[[ DATA SUPPLIED, beginning ]]
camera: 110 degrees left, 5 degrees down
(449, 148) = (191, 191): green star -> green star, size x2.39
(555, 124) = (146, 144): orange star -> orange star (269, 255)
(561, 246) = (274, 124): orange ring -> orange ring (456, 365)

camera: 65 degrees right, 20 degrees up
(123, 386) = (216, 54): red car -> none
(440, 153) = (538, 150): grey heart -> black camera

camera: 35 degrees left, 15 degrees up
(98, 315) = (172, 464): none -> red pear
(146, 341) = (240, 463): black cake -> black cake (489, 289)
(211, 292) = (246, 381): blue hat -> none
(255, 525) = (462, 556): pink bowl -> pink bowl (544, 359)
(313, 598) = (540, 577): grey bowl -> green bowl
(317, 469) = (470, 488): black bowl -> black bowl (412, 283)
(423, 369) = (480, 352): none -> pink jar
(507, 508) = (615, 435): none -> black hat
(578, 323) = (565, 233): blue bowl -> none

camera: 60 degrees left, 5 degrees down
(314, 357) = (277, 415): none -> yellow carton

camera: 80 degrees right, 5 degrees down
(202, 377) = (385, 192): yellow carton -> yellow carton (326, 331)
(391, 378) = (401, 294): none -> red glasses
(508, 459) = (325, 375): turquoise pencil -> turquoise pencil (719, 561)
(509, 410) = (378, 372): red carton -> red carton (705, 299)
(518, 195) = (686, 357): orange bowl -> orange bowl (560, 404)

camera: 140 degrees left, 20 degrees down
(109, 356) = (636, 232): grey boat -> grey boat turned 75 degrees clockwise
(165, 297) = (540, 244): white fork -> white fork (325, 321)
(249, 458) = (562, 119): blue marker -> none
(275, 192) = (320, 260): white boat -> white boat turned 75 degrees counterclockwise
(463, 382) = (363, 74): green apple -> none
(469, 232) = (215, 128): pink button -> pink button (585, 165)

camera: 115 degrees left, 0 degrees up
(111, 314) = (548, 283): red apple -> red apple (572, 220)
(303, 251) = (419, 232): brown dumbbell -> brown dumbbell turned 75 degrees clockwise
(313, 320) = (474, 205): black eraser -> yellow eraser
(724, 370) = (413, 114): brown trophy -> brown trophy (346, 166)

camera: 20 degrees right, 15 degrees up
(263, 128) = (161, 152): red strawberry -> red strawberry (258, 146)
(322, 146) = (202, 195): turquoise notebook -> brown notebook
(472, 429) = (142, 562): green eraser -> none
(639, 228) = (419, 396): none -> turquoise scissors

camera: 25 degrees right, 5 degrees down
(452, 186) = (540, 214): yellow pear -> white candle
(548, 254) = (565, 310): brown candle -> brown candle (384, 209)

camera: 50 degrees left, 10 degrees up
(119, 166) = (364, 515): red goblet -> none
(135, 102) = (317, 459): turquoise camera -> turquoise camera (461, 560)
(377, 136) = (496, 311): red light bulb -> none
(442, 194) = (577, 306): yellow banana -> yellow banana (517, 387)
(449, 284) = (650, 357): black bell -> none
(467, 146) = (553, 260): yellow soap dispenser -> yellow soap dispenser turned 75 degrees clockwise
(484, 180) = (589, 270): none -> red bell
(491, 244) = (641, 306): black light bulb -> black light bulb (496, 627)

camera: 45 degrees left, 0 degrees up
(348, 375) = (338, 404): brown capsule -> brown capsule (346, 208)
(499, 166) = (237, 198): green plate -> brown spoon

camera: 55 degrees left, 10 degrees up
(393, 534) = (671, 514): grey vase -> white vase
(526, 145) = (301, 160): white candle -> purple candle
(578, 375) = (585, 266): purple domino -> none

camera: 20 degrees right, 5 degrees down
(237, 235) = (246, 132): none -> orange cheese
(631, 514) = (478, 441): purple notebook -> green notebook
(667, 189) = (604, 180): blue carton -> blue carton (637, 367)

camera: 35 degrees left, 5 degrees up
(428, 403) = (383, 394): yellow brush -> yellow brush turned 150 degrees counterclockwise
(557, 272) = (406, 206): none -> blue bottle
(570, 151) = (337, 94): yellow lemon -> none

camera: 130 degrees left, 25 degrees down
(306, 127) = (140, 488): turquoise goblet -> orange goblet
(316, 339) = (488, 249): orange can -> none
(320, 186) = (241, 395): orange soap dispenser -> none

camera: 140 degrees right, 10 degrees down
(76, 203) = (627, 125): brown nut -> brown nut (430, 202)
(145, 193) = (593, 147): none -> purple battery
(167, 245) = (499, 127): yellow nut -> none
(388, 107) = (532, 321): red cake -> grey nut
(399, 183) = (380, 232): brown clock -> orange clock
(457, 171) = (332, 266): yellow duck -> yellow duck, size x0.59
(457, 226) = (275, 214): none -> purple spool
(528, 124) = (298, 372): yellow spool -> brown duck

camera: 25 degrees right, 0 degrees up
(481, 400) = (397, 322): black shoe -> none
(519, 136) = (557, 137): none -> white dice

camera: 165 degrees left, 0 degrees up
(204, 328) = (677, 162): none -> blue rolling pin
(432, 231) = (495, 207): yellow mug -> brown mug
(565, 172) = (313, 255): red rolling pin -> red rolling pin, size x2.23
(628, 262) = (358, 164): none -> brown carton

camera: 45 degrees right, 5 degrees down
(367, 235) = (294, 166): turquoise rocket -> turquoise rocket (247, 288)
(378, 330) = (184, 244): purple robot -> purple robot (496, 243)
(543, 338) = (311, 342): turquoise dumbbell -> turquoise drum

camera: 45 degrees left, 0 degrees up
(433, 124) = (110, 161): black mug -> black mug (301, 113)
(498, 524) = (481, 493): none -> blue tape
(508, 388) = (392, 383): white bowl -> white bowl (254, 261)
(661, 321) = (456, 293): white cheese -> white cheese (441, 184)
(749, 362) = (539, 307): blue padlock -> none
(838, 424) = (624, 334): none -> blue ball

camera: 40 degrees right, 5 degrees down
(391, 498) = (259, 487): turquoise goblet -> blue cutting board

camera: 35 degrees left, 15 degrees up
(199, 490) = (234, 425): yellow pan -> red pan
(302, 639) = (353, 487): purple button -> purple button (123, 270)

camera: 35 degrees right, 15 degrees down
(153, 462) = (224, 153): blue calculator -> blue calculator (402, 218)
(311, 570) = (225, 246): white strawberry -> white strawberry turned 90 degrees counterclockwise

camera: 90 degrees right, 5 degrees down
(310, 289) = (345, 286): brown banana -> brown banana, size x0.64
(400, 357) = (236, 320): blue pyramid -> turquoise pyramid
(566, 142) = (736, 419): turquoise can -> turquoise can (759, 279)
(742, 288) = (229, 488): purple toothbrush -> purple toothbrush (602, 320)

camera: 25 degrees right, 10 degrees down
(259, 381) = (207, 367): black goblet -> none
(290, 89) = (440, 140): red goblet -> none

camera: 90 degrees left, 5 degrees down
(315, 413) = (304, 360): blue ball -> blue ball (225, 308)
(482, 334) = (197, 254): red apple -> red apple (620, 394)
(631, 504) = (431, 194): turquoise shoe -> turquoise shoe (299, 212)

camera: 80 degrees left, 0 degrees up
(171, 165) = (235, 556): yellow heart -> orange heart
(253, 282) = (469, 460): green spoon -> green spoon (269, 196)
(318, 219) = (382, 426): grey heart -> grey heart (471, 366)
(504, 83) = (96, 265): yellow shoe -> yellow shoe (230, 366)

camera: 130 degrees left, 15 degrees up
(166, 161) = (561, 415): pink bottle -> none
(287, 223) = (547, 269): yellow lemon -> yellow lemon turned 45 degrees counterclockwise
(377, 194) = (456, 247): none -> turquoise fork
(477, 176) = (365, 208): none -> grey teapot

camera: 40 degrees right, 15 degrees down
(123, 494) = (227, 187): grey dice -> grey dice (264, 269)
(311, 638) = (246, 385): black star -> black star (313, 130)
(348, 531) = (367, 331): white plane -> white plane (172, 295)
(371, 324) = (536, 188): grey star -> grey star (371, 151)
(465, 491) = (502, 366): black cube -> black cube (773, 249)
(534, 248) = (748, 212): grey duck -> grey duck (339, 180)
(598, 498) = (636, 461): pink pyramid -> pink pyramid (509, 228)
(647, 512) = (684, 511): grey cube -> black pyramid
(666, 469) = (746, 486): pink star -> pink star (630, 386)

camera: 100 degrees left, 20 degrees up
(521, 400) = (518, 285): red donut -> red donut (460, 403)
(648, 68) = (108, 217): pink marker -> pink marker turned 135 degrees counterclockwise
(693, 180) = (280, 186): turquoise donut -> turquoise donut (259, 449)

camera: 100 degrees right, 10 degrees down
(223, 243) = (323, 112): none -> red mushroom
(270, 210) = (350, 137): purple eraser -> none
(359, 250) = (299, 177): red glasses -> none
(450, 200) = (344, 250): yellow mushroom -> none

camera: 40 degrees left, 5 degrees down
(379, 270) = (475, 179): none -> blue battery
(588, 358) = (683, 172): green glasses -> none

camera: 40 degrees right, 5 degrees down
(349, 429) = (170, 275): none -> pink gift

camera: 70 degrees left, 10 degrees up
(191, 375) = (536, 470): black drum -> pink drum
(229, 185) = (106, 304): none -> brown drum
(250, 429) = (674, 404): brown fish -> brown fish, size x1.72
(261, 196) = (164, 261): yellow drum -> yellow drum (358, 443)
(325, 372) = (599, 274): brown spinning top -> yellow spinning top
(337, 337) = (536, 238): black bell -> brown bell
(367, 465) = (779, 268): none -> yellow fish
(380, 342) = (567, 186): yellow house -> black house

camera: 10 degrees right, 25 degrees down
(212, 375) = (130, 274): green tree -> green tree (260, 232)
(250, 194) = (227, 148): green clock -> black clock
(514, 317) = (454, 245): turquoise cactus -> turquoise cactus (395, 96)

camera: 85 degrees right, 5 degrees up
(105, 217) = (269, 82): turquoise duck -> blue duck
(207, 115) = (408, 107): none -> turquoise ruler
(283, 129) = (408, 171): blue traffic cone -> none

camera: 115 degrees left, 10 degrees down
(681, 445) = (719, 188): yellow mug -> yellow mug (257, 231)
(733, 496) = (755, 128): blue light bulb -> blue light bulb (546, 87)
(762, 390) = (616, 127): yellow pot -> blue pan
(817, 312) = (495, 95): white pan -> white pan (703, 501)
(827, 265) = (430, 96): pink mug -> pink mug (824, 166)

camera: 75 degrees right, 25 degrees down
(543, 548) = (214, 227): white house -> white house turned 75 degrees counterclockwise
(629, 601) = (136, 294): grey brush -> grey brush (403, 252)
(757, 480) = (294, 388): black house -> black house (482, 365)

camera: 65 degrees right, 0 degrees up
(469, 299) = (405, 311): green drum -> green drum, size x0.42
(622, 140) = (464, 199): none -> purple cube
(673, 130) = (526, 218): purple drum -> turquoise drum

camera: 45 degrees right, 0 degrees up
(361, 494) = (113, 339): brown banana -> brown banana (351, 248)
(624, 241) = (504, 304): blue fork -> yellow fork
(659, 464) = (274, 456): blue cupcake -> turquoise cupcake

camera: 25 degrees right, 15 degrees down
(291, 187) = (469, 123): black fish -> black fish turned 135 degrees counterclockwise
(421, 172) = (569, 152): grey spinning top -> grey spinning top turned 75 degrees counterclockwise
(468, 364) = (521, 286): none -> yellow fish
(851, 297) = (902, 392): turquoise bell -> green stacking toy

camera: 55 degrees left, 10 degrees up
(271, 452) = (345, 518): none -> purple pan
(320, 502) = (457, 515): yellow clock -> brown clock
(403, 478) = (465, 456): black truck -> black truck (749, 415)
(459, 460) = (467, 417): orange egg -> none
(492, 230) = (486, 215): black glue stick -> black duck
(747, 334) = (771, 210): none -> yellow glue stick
[[ DATA SUPPLIED, end ]]
Which lines of the listing contain the string "dice"? Copy each of them.

__SOLUTION TO THE EXERCISE__
(519, 136) = (557, 137): none -> white dice
(123, 494) = (227, 187): grey dice -> grey dice (264, 269)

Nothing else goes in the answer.